• **Task requirements**
Please output exactly the lines that run from the line with "pink brick A5:A6" through the final line of the data, inclusive, and nothing more.

*** Block opens ***

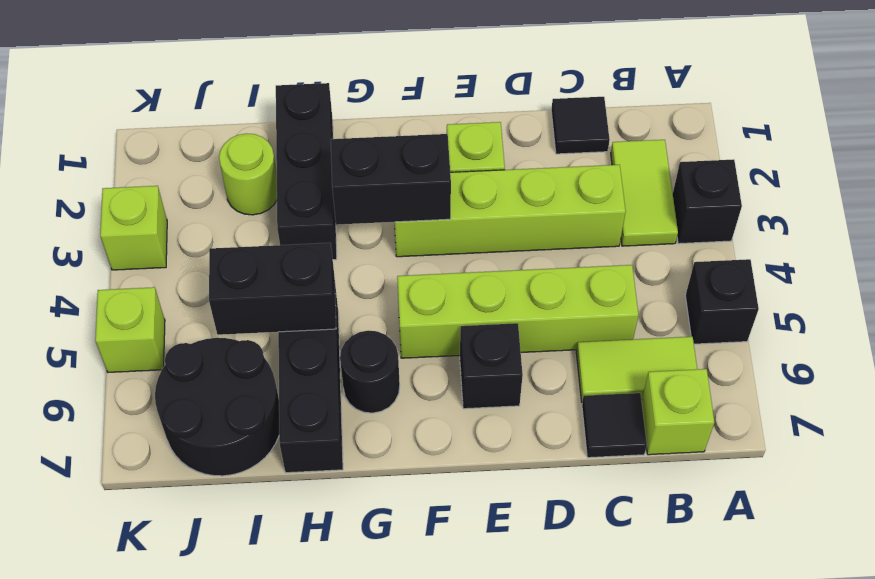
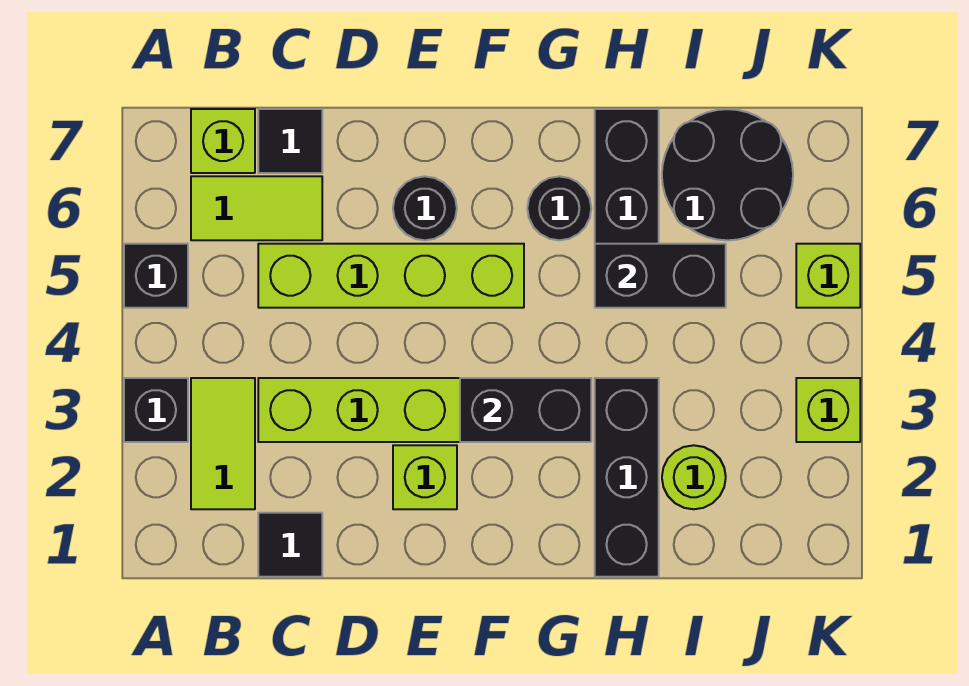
black brick E6 level 1 -> black round brick E6 level 1

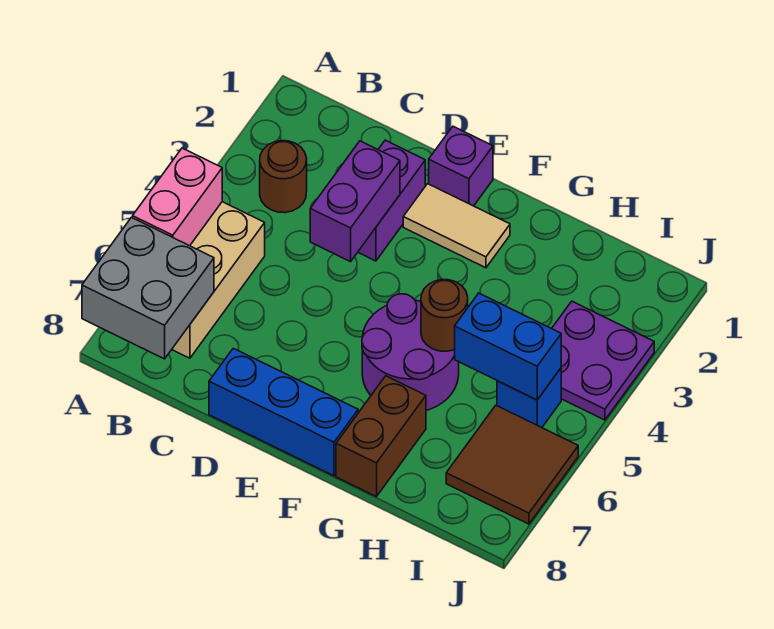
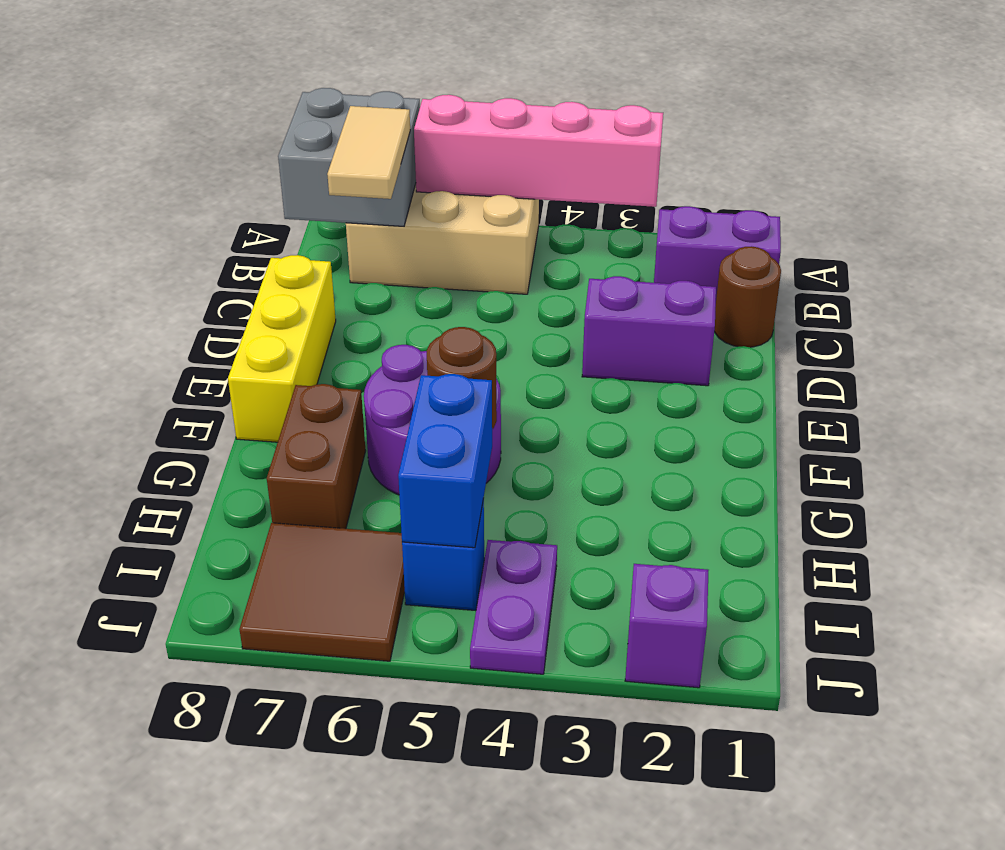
pink brick A5:A6 level 2 -> pink brick A3:A6 level 2
brown round brick B3 level 1 -> brown round brick C1 level 1
purple brick D3:D4 level 2 -> purple brick B1:B2 level 1
blue brick D8:F8 level 1 -> yellow brick D8:F8 level 1
purple brick E1 level 1 -> purple brick J2 level 1
tan tile E2:F2 level 1 -> tan tile B7:C7 level 3
brown brick G7:G8 level 1 -> brown brick G7:H7 level 1
purple plate I3:J4 level 1 -> purple plate I4:J4 level 1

*** Block closes ***

• **Reply to the exercise**
pink brick A5:A6 level 2 -> pink brick A3:A6 level 2
brown round brick B3 level 1 -> brown round brick C1 level 1
purple brick D3:D4 level 2 -> purple brick B1:B2 level 1
blue brick D8:F8 level 1 -> yellow brick D8:F8 level 1
purple brick E1 level 1 -> purple brick J2 level 1
tan tile E2:F2 level 1 -> tan tile B7:C7 level 3
brown brick G7:G8 level 1 -> brown brick G7:H7 level 1
purple plate I3:J4 level 1 -> purple plate I4:J4 level 1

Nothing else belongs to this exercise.